▶ What this task involves
Return every line of the data below word for word, including the punctuation.

-------- Source data

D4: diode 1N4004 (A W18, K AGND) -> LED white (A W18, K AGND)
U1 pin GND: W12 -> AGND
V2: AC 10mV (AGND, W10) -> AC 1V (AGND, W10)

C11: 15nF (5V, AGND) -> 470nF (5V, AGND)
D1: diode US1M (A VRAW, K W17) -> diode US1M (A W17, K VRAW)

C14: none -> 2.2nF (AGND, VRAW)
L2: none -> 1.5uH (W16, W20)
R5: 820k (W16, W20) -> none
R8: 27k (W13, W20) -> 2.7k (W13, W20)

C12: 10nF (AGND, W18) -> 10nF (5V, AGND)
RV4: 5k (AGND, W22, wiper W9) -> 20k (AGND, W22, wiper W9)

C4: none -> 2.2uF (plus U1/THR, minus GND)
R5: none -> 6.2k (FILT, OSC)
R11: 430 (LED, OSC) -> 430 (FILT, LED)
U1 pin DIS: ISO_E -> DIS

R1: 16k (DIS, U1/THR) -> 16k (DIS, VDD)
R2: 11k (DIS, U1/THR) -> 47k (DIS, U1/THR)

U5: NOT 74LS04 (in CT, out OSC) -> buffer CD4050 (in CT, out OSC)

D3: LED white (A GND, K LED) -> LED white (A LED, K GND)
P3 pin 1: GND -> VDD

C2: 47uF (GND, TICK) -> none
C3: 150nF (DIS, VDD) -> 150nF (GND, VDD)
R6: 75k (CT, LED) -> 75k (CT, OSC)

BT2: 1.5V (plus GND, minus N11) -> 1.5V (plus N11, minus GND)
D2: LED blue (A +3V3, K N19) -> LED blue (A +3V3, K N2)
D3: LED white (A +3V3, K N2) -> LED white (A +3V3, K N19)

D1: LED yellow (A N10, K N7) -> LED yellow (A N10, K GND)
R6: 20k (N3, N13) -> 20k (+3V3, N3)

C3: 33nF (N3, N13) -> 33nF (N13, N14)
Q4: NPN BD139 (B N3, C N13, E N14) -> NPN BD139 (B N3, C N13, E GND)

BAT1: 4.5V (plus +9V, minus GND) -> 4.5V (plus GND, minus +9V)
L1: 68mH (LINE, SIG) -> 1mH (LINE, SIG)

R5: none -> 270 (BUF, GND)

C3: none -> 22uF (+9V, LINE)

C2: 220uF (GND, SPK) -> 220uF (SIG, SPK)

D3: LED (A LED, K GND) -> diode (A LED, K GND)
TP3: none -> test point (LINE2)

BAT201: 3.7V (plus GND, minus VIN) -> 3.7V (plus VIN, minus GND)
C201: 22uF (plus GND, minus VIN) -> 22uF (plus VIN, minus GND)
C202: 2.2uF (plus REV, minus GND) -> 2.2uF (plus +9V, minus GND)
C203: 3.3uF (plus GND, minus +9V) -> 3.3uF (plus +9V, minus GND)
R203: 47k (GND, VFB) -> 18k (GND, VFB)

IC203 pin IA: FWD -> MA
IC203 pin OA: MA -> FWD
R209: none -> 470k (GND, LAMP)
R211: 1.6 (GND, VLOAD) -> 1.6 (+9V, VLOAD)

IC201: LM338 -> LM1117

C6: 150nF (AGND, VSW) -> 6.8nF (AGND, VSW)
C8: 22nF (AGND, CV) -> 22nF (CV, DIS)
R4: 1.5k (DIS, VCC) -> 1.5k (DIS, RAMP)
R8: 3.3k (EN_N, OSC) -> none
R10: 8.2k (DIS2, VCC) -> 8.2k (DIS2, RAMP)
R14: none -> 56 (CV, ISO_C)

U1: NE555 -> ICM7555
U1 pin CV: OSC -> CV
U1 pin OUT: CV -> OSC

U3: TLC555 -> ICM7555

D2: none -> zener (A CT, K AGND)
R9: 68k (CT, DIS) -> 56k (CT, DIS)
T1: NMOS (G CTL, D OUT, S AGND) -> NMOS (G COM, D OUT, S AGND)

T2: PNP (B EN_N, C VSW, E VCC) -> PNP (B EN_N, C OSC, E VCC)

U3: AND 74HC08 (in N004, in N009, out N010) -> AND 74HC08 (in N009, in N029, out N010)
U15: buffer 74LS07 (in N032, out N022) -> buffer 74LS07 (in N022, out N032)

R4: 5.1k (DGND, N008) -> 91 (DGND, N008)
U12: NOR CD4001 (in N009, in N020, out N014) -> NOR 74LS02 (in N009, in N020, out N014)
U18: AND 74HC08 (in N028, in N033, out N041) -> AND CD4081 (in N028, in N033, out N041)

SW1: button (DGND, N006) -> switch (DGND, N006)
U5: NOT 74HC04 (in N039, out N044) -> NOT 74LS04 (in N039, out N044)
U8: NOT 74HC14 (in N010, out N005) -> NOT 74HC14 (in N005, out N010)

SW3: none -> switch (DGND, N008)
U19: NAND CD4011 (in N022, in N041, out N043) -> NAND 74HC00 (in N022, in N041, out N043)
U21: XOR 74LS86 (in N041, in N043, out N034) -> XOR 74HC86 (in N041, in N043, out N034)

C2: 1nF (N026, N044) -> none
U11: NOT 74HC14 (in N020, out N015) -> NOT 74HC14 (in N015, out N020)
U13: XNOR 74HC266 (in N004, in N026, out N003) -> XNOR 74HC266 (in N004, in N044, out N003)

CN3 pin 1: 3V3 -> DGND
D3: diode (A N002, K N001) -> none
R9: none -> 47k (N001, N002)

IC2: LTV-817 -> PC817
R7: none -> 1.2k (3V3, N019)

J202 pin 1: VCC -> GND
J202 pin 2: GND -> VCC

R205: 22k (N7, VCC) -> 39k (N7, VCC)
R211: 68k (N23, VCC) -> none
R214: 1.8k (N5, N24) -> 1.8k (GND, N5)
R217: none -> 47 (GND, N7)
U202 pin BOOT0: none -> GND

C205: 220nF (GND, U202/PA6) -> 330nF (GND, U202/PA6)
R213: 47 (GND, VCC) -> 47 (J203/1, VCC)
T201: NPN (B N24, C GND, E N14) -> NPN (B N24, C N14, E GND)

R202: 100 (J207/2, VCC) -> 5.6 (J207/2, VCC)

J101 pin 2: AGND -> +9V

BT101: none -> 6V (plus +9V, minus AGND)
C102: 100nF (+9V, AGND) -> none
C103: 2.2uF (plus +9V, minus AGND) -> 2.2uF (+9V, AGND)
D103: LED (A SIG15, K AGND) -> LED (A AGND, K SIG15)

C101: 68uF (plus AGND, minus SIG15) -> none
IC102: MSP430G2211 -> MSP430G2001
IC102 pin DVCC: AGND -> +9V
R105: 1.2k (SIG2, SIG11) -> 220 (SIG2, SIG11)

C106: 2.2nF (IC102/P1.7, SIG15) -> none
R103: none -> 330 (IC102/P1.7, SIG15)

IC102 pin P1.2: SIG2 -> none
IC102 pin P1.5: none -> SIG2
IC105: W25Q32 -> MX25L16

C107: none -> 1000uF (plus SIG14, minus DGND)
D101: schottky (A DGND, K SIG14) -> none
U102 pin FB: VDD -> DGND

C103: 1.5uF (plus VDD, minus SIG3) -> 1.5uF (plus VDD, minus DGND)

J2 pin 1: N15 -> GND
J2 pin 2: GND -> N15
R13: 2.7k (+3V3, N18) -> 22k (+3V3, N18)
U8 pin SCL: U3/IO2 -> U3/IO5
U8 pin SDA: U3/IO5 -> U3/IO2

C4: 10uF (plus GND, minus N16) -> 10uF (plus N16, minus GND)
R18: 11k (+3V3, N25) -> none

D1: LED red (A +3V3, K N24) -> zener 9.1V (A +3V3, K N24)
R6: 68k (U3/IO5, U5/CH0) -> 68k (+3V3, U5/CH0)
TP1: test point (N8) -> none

----------------

▶ Exercise result
D4: diode 1N4004 (A W18, K AGND) -> LED white (A W18, K AGND)
U1 pin GND: W12 -> AGND
V2: AC 10mV (AGND, W10) -> AC 1V (AGND, W10)

C11: 15nF (5V, AGND) -> 470nF (5V, AGND)
D1: diode US1M (A VRAW, K W17) -> diode US1M (A W17, K VRAW)

C14: none -> 2.2nF (AGND, VRAW)
L2: none -> 1.5uH (W16, W20)
R5: 820k (W16, W20) -> none
R8: 27k (W13, W20) -> 2.7k (W13, W20)

C12: 10nF (AGND, W18) -> 10nF (5V, AGND)
RV4: 5k (AGND, W22, wiper W9) -> 20k (AGND, W22, wiper W9)

C4: none -> 2.2uF (plus U1/THR, minus GND)
R5: none -> 6.2k (FILT, OSC)
R11: 430 (LED, OSC) -> 430 (FILT, LED)
U1 pin DIS: ISO_E -> DIS

R1: 16k (DIS, U1/THR) -> 16k (DIS, VDD)
R2: 11k (DIS, U1/THR) -> 47k (DIS, U1/THR)

U5: NOT 74LS04 (in CT, out OSC) -> buffer CD4050 (in CT, out OSC)

D3: LED white (A GND, K LED) -> LED white (A LED, K GND)
P3 pin 1: GND -> VDD

C2: 47uF (GND, TICK) -> none
C3: 150nF (DIS, VDD) -> 150nF (GND, VDD)
R6: 75k (CT, LED) -> 75k (CT, OSC)

BT2: 1.5V (plus GND, minus N11) -> 1.5V (plus N11, minus GND)
D2: LED blue (A +3V3, K N19) -> LED blue (A +3V3, K N2)
D3: LED white (A +3V3, K N2) -> LED white (A +3V3, K N19)

D1: LED yellow (A N10, K N7) -> LED yellow (A N10, K GND)
R6: 20k (N3, N13) -> 20k (+3V3, N3)

C3: 33nF (N3, N13) -> 33nF (N13, N14)
Q4: NPN BD139 (B N3, C N13, E N14) -> NPN BD139 (B N3, C N13, E GND)

BAT1: 4.5V (plus +9V, minus GND) -> 4.5V (plus GND, minus +9V)
L1: 68mH (LINE, SIG) -> 1mH (LINE, SIG)

R5: none -> 270 (BUF, GND)

C3: none -> 22uF (+9V, LINE)

C2: 220uF (GND, SPK) -> 220uF (SIG, SPK)

D3: LED (A LED, K GND) -> diode (A LED, K GND)
TP3: none -> test point (LINE2)

BAT201: 3.7V (plus GND, minus VIN) -> 3.7V (plus VIN, minus GND)
C201: 22uF (plus GND, minus VIN) -> 22uF (plus VIN, minus GND)
C202: 2.2uF (plus REV, minus GND) -> 2.2uF (plus +9V, minus GND)
C203: 3.3uF (plus GND, minus +9V) -> 3.3uF (plus +9V, minus GND)
R203: 47k (GND, VFB) -> 18k (GND, VFB)

IC203 pin IA: FWD -> MA
IC203 pin OA: MA -> FWD
R209: none -> 470k (GND, LAMP)
R211: 1.6 (GND, VLOAD) -> 1.6 (+9V, VLOAD)

IC201: LM338 -> LM1117

C6: 150nF (AGND, VSW) -> 6.8nF (AGND, VSW)
C8: 22nF (AGND, CV) -> 22nF (CV, DIS)
R4: 1.5k (DIS, VCC) -> 1.5k (DIS, RAMP)
R8: 3.3k (EN_N, OSC) -> none
R10: 8.2k (DIS2, VCC) -> 8.2k (DIS2, RAMP)
R14: none -> 56 (CV, ISO_C)

U1: NE555 -> ICM7555
U1 pin CV: OSC -> CV
U1 pin OUT: CV -> OSC

U3: TLC555 -> ICM7555

D2: none -> zener (A CT, K AGND)
R9: 68k (CT, DIS) -> 56k (CT, DIS)
T1: NMOS (G CTL, D OUT, S AGND) -> NMOS (G COM, D OUT, S AGND)

T2: PNP (B EN_N, C VSW, E VCC) -> PNP (B EN_N, C OSC, E VCC)

U3: AND 74HC08 (in N004, in N009, out N010) -> AND 74HC08 (in N009, in N029, out N010)
U15: buffer 74LS07 (in N032, out N022) -> buffer 74LS07 (in N022, out N032)

R4: 5.1k (DGND, N008) -> 91 (DGND, N008)
U12: NOR CD4001 (in N009, in N020, out N014) -> NOR 74LS02 (in N009, in N020, out N014)
U18: AND 74HC08 (in N028, in N033, out N041) -> AND CD4081 (in N028, in N033, out N041)

SW1: button (DGND, N006) -> switch (DGND, N006)
U5: NOT 74HC04 (in N039, out N044) -> NOT 74LS04 (in N039, out N044)
U8: NOT 74HC14 (in N010, out N005) -> NOT 74HC14 (in N005, out N010)

SW3: none -> switch (DGND, N008)
U19: NAND CD4011 (in N022, in N041, out N043) -> NAND 74HC00 (in N022, in N041, out N043)
U21: XOR 74LS86 (in N041, in N043, out N034) -> XOR 74HC86 (in N041, in N043, out N034)

C2: 1nF (N026, N044) -> none
U11: NOT 74HC14 (in N020, out N015) -> NOT 74HC14 (in N015, out N020)
U13: XNOR 74HC266 (in N004, in N026, out N003) -> XNOR 74HC266 (in N004, in N044, out N003)

CN3 pin 1: 3V3 -> DGND
D3: diode (A N002, K N001) -> none
R9: none -> 47k (N001, N002)

IC2: LTV-817 -> PC817
R7: none -> 1.2k (3V3, N019)

J202 pin 1: VCC -> GND
J202 pin 2: GND -> VCC

R205: 22k (N7, VCC) -> 39k (N7, VCC)
R211: 68k (N23, VCC) -> none
R214: 1.8k (N5, N24) -> 1.8k (GND, N5)
R217: none -> 47 (GND, N7)
U202 pin BOOT0: none -> GND

C205: 220nF (GND, U202/PA6) -> 330nF (GND, U202/PA6)
R213: 47 (GND, VCC) -> 47 (J203/1, VCC)
T201: NPN (B N24, C GND, E N14) -> NPN (B N24, C N14, E GND)

R202: 100 (J207/2, VCC) -> 5.6 (J207/2, VCC)

J101 pin 2: AGND -> +9V

BT101: none -> 6V (plus +9V, minus AGND)
C102: 100nF (+9V, AGND) -> none
C103: 2.2uF (plus +9V, minus AGND) -> 2.2uF (+9V, AGND)
D103: LED (A SIG15, K AGND) -> LED (A AGND, K SIG15)

C101: 68uF (plus AGND, minus SIG15) -> none
IC102: MSP430G2211 -> MSP430G2001
IC102 pin DVCC: AGND -> +9V
R105: 1.2k (SIG2, SIG11) -> 220 (SIG2, SIG11)

C106: 2.2nF (IC102/P1.7, SIG15) -> none
R103: none -> 330 (IC102/P1.7, SIG15)

IC102 pin P1.2: SIG2 -> none
IC102 pin P1.5: none -> SIG2
IC105: W25Q32 -> MX25L16

C107: none -> 1000uF (plus SIG14, minus DGND)
D101: schottky (A DGND, K SIG14) -> none
U102 pin FB: VDD -> DGND

C103: 1.5uF (plus VDD, minus SIG3) -> 1.5uF (plus VDD, minus DGND)

J2 pin 1: N15 -> GND
J2 pin 2: GND -> N15
R13: 2.7k (+3V3, N18) -> 22k (+3V3, N18)
U8 pin SCL: U3/IO2 -> U3/IO5
U8 pin SDA: U3/IO5 -> U3/IO2

C4: 10uF (plus GND, minus N16) -> 10uF (plus N16, minus GND)
R18: 11k (+3V3, N25) -> none

D1: LED red (A +3V3, K N24) -> zener 9.1V (A +3V3, K N24)
R6: 68k (U3/IO5, U5/CH0) -> 68k (+3V3, U5/CH0)
TP1: test point (N8) -> none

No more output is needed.